Work required
Give the number of lines in these entries that contain "camera", and nothing more.

* * * * * * * * *

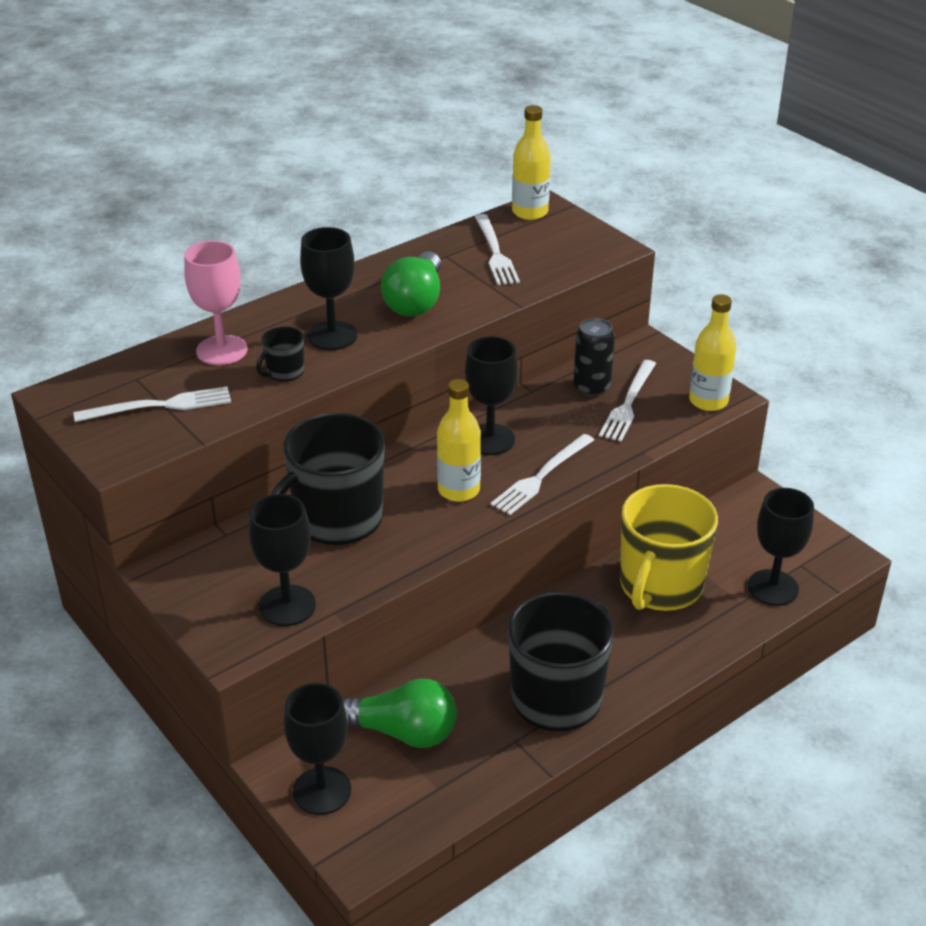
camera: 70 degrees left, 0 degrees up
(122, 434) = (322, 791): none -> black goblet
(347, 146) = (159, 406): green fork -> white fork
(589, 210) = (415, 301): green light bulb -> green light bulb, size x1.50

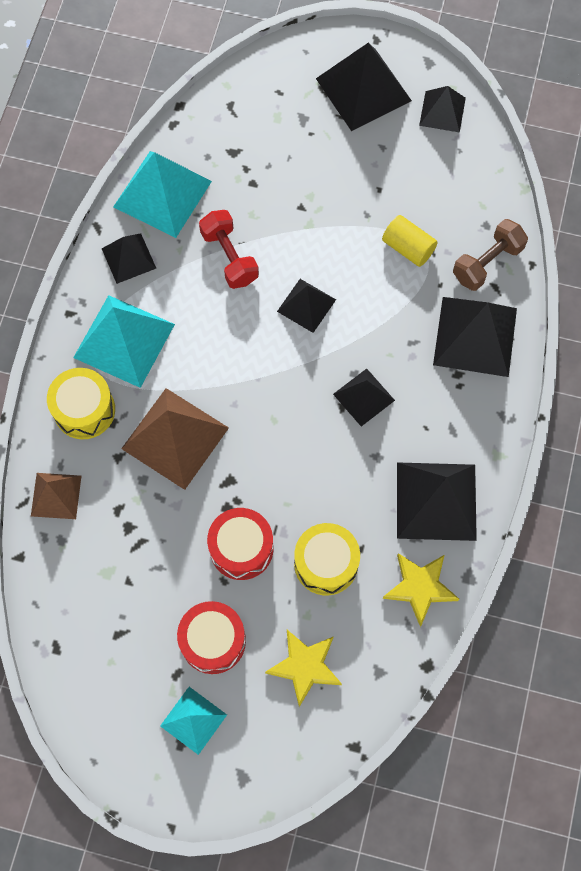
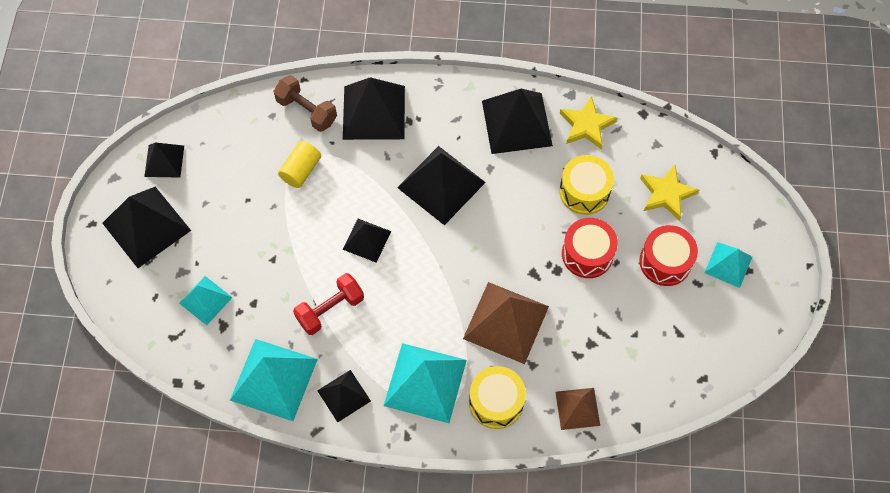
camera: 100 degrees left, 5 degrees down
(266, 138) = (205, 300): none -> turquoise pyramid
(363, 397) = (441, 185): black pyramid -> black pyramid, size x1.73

* * * * * * * * *

Answer for this exercise
2